§ Given information:
***

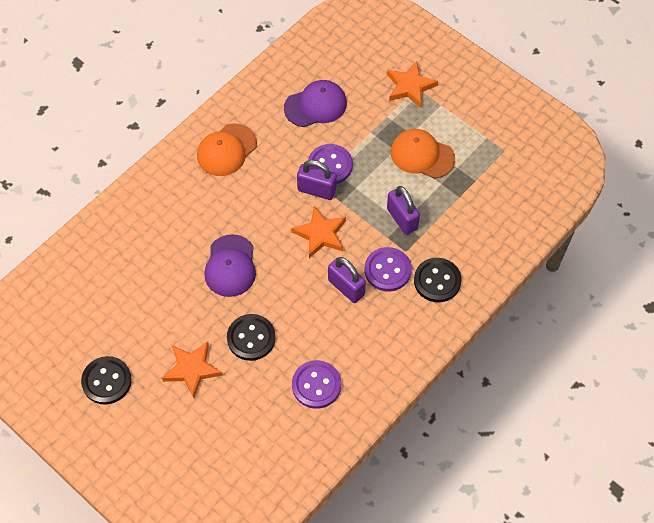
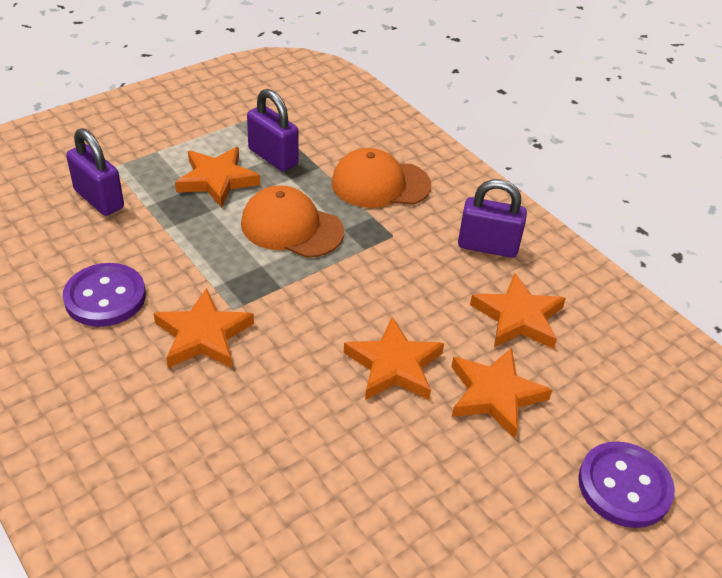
black button: 3 -> 0
orange star: 3 -> 5
purple button: 3 -> 2
purple cap: 2 -> 0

***

When you copy the listing above, reproduce every line exactly and skip the images.

§ Answer to this task:
black button: 3 -> 0
orange star: 3 -> 5
purple button: 3 -> 2
purple cap: 2 -> 0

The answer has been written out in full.